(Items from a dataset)
-- Opening Marker --

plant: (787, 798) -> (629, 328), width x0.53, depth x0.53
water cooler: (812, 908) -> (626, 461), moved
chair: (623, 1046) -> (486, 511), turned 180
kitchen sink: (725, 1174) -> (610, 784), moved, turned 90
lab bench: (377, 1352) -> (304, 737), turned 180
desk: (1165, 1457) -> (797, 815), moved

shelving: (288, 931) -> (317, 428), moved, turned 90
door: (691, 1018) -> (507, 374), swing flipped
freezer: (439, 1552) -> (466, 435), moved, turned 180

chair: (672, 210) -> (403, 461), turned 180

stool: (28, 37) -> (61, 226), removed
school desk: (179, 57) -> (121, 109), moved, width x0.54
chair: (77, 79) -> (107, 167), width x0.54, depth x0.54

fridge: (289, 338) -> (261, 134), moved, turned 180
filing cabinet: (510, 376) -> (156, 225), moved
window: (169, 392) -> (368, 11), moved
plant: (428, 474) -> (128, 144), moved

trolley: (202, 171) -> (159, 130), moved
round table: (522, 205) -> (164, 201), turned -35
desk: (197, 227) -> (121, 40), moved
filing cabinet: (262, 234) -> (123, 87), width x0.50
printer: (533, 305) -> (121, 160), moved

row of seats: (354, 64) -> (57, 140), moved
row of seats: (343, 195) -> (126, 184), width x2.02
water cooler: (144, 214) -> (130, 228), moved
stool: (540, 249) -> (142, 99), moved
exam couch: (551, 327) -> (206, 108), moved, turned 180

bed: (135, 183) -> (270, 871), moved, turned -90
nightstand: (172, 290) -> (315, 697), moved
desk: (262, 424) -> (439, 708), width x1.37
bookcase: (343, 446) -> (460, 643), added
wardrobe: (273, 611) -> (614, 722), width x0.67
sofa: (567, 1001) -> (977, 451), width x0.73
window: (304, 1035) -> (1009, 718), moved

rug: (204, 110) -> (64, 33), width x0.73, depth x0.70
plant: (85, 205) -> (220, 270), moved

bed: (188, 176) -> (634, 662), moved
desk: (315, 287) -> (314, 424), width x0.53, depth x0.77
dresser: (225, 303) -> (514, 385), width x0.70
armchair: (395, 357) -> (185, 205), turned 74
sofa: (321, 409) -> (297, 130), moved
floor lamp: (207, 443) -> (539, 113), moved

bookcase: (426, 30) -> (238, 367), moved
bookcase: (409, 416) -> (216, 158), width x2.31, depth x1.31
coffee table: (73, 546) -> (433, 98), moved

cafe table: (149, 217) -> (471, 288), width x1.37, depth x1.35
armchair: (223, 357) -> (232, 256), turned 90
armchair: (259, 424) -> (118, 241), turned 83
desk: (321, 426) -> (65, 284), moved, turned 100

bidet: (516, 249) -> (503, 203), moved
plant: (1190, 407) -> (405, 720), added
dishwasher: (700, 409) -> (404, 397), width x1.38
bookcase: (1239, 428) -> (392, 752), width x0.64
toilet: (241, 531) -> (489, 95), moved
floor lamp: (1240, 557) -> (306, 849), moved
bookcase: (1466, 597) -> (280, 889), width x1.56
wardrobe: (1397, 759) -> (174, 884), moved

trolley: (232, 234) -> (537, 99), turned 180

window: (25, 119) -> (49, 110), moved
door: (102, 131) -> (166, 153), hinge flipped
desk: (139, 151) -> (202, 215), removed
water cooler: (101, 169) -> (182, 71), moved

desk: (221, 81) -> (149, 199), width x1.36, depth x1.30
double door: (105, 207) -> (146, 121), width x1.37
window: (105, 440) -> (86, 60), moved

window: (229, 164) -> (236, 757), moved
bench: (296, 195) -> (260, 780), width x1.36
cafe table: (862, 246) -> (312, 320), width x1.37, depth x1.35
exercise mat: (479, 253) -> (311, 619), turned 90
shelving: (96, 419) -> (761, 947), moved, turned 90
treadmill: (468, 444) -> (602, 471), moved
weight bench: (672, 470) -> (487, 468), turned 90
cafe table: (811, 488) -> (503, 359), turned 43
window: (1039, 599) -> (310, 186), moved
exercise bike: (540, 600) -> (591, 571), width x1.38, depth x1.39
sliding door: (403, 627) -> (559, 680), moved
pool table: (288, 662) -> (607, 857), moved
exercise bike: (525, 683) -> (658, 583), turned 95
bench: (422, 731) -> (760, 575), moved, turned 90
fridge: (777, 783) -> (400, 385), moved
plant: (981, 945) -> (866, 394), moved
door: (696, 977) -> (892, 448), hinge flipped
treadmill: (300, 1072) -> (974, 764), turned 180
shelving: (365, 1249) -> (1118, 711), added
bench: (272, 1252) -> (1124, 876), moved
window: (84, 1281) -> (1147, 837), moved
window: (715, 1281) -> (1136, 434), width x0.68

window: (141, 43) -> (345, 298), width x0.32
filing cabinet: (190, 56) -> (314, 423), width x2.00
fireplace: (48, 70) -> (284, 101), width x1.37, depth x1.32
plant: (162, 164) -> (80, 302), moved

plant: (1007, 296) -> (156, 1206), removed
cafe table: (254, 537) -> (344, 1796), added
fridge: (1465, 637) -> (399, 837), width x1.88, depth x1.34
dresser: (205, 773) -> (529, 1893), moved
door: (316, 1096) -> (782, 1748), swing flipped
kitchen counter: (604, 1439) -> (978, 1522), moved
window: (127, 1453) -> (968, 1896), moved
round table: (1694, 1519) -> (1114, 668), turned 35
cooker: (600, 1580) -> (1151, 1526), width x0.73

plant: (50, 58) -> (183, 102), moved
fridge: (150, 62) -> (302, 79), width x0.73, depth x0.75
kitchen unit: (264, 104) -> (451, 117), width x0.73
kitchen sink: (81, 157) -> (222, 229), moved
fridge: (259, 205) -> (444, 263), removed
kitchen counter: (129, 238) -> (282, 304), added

-- Closing Marker --

Above are the records; repeat exactly the lines from the one holding "bench: (422, 731)" down to the one holding "window: (127, 1453) -> (968, 1896), moved", end lines included.

bench: (422, 731) -> (760, 575), moved, turned 90
fridge: (777, 783) -> (400, 385), moved
plant: (981, 945) -> (866, 394), moved
door: (696, 977) -> (892, 448), hinge flipped
treadmill: (300, 1072) -> (974, 764), turned 180
shelving: (365, 1249) -> (1118, 711), added
bench: (272, 1252) -> (1124, 876), moved
window: (84, 1281) -> (1147, 837), moved
window: (715, 1281) -> (1136, 434), width x0.68

window: (141, 43) -> (345, 298), width x0.32
filing cabinet: (190, 56) -> (314, 423), width x2.00
fireplace: (48, 70) -> (284, 101), width x1.37, depth x1.32
plant: (162, 164) -> (80, 302), moved

plant: (1007, 296) -> (156, 1206), removed
cafe table: (254, 537) -> (344, 1796), added
fridge: (1465, 637) -> (399, 837), width x1.88, depth x1.34
dresser: (205, 773) -> (529, 1893), moved
door: (316, 1096) -> (782, 1748), swing flipped
kitchen counter: (604, 1439) -> (978, 1522), moved
window: (127, 1453) -> (968, 1896), moved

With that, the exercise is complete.